The reply should hold every line of the data, unchanged and complete.

===== Dataset excerpts

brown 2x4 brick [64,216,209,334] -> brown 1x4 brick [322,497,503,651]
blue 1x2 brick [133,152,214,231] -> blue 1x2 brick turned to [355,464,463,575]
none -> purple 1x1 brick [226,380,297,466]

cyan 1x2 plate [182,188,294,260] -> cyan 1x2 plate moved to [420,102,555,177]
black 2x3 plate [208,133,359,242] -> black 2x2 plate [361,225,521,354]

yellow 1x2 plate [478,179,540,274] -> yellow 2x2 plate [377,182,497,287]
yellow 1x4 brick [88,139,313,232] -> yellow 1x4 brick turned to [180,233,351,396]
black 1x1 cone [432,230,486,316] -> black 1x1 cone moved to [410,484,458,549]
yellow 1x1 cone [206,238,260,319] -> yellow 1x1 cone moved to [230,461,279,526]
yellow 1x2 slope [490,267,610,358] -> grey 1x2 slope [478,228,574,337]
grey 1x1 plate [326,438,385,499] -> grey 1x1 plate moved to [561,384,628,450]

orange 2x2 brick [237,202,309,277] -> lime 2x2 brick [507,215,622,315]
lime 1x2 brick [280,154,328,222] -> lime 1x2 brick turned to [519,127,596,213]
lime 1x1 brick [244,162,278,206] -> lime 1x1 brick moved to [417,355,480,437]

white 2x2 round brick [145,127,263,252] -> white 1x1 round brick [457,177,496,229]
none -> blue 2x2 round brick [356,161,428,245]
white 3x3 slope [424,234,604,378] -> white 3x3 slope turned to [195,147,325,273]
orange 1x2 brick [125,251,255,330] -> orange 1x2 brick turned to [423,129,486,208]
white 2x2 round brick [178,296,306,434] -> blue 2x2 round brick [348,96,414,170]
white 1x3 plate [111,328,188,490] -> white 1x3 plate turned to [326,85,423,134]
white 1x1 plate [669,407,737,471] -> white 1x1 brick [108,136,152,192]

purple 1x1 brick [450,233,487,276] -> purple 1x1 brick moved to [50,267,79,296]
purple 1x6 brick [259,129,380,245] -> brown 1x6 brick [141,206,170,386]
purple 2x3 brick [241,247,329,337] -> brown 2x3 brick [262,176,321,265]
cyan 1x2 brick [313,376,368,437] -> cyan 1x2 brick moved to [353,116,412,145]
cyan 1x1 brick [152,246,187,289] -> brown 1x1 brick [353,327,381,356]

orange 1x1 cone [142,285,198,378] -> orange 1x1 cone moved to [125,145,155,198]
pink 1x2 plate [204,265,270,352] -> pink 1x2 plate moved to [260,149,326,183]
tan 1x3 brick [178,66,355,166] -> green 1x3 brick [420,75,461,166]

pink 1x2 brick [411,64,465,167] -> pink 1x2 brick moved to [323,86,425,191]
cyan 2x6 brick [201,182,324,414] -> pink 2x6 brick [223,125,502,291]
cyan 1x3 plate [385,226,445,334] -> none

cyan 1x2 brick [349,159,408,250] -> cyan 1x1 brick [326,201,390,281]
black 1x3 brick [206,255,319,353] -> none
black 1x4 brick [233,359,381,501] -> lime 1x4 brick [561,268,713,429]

==========

Reply to the exercise -
brown 2x4 brick [64,216,209,334] -> brown 1x4 brick [322,497,503,651]
blue 1x2 brick [133,152,214,231] -> blue 1x2 brick turned to [355,464,463,575]
none -> purple 1x1 brick [226,380,297,466]

cyan 1x2 plate [182,188,294,260] -> cyan 1x2 plate moved to [420,102,555,177]
black 2x3 plate [208,133,359,242] -> black 2x2 plate [361,225,521,354]

yellow 1x2 plate [478,179,540,274] -> yellow 2x2 plate [377,182,497,287]
yellow 1x4 brick [88,139,313,232] -> yellow 1x4 brick turned to [180,233,351,396]
black 1x1 cone [432,230,486,316] -> black 1x1 cone moved to [410,484,458,549]
yellow 1x1 cone [206,238,260,319] -> yellow 1x1 cone moved to [230,461,279,526]
yellow 1x2 slope [490,267,610,358] -> grey 1x2 slope [478,228,574,337]
grey 1x1 plate [326,438,385,499] -> grey 1x1 plate moved to [561,384,628,450]

orange 2x2 brick [237,202,309,277] -> lime 2x2 brick [507,215,622,315]
lime 1x2 brick [280,154,328,222] -> lime 1x2 brick turned to [519,127,596,213]
lime 1x1 brick [244,162,278,206] -> lime 1x1 brick moved to [417,355,480,437]

white 2x2 round brick [145,127,263,252] -> white 1x1 round brick [457,177,496,229]
none -> blue 2x2 round brick [356,161,428,245]
white 3x3 slope [424,234,604,378] -> white 3x3 slope turned to [195,147,325,273]
orange 1x2 brick [125,251,255,330] -> orange 1x2 brick turned to [423,129,486,208]
white 2x2 round brick [178,296,306,434] -> blue 2x2 round brick [348,96,414,170]
white 1x3 plate [111,328,188,490] -> white 1x3 plate turned to [326,85,423,134]
white 1x1 plate [669,407,737,471] -> white 1x1 brick [108,136,152,192]

purple 1x1 brick [450,233,487,276] -> purple 1x1 brick moved to [50,267,79,296]
purple 1x6 brick [259,129,380,245] -> brown 1x6 brick [141,206,170,386]
purple 2x3 brick [241,247,329,337] -> brown 2x3 brick [262,176,321,265]
cyan 1x2 brick [313,376,368,437] -> cyan 1x2 brick moved to [353,116,412,145]
cyan 1x1 brick [152,246,187,289] -> brown 1x1 brick [353,327,381,356]

orange 1x1 cone [142,285,198,378] -> orange 1x1 cone moved to [125,145,155,198]
pink 1x2 plate [204,265,270,352] -> pink 1x2 plate moved to [260,149,326,183]
tan 1x3 brick [178,66,355,166] -> green 1x3 brick [420,75,461,166]

pink 1x2 brick [411,64,465,167] -> pink 1x2 brick moved to [323,86,425,191]
cyan 2x6 brick [201,182,324,414] -> pink 2x6 brick [223,125,502,291]
cyan 1x3 plate [385,226,445,334] -> none

cyan 1x2 brick [349,159,408,250] -> cyan 1x1 brick [326,201,390,281]
black 1x3 brick [206,255,319,353] -> none
black 1x4 brick [233,359,381,501] -> lime 1x4 brick [561,268,713,429]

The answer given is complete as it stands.